• [What you are asked to do] Within the records below, how many lines hold the string "ECHO"? State that number and nothing else.

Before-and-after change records
═══
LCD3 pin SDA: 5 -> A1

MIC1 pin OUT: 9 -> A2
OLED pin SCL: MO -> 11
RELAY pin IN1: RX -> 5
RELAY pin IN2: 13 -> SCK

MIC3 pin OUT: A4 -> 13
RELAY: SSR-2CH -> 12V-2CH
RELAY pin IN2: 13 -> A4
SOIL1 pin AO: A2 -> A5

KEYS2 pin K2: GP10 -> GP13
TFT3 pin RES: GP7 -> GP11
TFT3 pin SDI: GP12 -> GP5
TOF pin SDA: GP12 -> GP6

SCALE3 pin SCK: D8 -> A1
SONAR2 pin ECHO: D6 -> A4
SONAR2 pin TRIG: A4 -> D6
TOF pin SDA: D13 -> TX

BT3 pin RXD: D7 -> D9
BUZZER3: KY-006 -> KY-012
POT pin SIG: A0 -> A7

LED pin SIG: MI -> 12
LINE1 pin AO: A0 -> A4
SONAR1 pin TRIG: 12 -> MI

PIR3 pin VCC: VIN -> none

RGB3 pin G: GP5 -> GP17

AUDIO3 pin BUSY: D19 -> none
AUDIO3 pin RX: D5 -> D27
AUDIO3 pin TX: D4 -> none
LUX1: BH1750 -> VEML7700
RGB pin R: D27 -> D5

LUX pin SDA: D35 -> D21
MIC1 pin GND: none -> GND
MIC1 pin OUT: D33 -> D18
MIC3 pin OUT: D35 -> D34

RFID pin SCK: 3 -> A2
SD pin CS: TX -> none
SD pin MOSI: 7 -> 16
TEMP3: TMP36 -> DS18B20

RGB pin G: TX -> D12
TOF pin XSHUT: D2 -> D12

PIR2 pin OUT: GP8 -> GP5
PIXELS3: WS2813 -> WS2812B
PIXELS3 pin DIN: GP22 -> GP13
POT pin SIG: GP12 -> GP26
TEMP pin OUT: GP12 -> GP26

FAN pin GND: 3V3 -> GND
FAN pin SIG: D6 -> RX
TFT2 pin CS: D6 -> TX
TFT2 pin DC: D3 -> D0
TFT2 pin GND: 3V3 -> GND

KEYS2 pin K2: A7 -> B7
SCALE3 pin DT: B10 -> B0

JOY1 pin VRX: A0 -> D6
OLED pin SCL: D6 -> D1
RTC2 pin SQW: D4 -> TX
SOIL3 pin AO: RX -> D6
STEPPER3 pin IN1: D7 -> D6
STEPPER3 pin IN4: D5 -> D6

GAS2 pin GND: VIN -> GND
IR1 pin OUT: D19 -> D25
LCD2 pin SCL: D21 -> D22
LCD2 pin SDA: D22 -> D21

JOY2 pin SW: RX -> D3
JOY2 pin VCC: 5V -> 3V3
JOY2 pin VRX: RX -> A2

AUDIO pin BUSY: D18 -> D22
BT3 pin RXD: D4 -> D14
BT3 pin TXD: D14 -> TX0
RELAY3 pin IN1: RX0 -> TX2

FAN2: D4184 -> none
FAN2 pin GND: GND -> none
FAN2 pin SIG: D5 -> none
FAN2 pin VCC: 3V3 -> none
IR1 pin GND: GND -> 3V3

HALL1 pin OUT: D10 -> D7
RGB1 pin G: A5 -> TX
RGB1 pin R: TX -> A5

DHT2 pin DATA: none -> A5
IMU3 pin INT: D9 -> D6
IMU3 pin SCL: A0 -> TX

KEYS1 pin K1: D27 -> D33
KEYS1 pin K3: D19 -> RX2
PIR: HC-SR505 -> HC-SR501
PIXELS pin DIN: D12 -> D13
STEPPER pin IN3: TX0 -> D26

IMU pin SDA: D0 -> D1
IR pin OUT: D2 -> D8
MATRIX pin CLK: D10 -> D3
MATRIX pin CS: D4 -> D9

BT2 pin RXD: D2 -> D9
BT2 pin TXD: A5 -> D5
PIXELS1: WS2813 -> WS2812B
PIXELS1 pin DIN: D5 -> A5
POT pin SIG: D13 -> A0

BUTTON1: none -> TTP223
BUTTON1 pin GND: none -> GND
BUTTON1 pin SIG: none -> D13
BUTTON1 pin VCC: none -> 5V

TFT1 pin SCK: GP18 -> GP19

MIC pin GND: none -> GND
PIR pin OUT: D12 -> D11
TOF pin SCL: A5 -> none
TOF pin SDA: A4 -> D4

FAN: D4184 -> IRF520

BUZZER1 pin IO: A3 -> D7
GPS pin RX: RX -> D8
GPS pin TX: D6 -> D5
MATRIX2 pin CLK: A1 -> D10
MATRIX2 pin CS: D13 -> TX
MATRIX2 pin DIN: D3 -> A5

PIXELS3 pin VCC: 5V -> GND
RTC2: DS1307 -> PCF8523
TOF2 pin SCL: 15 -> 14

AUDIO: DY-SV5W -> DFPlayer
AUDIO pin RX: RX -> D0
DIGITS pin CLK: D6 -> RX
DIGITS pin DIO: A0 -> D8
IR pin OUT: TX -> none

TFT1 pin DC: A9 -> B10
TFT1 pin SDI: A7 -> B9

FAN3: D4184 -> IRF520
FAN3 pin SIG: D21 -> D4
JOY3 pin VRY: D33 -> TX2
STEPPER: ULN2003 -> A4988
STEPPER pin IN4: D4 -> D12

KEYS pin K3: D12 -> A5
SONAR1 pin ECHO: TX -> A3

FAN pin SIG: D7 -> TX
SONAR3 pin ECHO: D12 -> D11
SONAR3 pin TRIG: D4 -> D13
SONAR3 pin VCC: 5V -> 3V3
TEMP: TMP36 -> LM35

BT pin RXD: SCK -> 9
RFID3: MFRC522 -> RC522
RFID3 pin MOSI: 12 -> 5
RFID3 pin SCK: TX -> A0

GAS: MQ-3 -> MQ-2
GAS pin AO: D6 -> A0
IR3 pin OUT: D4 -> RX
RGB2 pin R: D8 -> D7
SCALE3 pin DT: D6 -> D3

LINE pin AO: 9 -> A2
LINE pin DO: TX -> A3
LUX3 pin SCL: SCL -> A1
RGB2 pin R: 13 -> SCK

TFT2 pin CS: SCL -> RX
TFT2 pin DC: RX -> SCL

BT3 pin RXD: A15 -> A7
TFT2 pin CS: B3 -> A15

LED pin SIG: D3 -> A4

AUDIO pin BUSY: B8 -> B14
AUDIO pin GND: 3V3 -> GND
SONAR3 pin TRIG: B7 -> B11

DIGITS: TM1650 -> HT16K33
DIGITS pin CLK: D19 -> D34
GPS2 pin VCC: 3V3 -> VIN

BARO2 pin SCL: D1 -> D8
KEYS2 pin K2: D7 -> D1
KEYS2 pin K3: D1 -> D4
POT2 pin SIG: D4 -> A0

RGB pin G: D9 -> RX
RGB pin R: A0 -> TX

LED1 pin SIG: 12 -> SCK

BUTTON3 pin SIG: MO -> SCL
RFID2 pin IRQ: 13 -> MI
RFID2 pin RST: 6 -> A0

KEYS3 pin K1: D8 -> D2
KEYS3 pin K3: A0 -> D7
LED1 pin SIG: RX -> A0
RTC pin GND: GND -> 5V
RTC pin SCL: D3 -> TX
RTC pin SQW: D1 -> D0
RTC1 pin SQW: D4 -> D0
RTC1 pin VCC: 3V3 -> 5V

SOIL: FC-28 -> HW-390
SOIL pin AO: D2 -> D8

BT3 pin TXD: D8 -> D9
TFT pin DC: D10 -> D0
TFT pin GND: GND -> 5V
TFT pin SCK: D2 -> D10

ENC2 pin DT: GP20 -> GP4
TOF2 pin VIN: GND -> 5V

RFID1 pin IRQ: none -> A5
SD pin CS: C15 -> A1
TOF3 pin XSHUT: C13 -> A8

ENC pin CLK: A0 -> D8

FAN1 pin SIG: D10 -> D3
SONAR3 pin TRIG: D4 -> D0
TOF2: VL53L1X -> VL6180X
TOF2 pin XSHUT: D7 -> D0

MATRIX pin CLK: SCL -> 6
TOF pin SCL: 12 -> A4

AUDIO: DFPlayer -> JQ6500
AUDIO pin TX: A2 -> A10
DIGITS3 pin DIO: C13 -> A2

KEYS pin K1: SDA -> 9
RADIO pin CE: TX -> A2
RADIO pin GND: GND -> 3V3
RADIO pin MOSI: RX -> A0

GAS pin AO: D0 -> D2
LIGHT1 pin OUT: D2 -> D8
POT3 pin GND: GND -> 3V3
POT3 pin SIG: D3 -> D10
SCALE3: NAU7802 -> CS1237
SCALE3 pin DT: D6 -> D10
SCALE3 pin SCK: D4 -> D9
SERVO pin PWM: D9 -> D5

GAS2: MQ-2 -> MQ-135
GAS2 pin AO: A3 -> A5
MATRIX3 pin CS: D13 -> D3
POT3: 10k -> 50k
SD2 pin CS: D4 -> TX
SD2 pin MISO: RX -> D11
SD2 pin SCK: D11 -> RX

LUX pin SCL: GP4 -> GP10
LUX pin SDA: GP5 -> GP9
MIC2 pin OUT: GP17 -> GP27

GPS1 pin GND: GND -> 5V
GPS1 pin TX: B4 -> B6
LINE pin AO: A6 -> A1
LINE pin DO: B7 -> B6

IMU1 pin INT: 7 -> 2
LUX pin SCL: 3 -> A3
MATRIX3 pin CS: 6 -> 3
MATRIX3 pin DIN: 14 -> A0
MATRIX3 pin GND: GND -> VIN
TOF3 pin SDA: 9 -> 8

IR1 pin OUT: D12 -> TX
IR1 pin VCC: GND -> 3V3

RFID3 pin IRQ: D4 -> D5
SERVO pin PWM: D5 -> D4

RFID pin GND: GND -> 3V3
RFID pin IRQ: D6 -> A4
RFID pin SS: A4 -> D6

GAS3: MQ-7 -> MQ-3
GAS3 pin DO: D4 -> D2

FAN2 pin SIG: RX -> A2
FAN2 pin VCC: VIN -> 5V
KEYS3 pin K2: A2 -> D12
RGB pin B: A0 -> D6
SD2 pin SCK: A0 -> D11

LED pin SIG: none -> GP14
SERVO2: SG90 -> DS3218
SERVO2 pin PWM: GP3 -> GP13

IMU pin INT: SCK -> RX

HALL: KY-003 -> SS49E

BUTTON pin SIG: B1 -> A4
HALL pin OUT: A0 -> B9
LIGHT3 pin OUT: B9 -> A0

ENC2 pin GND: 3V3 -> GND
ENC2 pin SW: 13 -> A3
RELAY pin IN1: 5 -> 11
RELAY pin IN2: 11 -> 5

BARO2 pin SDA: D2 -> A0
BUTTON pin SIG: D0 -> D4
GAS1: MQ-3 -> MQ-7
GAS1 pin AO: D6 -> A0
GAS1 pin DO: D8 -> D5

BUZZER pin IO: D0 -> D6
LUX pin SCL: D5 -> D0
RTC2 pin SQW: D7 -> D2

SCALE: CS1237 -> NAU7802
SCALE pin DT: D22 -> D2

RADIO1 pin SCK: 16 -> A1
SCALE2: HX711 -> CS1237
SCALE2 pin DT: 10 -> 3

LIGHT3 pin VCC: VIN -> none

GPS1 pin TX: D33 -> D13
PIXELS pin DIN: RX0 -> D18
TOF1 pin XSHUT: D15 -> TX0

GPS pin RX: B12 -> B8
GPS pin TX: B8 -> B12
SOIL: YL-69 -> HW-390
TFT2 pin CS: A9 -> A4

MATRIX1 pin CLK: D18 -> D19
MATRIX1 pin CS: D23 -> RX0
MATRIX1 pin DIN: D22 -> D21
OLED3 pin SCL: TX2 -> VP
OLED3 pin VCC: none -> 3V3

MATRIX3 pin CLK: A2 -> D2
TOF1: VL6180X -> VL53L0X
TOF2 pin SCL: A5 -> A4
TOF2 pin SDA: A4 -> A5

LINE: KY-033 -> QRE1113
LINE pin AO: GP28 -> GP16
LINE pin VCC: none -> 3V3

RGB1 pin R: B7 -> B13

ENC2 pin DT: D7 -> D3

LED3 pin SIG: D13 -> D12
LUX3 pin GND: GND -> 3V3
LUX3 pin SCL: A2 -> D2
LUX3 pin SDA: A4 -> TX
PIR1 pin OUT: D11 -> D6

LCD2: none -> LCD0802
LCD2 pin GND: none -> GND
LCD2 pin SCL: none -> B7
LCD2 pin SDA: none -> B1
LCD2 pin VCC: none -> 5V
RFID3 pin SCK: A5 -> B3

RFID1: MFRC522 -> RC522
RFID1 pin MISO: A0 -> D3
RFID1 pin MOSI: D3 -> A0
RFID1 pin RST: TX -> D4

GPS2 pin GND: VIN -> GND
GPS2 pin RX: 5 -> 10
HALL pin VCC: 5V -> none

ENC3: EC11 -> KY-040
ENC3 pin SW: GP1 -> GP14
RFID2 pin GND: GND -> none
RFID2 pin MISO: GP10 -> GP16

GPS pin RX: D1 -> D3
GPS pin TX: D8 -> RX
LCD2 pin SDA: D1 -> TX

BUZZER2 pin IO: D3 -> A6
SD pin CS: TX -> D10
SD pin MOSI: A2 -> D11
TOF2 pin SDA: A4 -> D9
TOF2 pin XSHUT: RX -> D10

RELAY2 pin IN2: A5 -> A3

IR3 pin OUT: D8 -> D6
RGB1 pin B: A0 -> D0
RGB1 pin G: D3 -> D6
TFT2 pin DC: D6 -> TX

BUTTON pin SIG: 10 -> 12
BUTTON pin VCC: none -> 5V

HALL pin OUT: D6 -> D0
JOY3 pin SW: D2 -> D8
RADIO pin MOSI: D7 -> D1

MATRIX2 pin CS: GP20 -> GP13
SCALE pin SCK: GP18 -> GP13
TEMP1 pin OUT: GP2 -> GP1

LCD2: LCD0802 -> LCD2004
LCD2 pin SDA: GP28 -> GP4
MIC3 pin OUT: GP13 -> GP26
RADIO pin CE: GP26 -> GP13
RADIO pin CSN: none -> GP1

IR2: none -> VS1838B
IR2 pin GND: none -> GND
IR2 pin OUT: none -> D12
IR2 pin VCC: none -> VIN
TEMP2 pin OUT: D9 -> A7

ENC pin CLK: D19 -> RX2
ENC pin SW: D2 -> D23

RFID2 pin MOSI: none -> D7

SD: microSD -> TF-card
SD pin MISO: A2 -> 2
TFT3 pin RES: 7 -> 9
═══
• [Output for this task] 3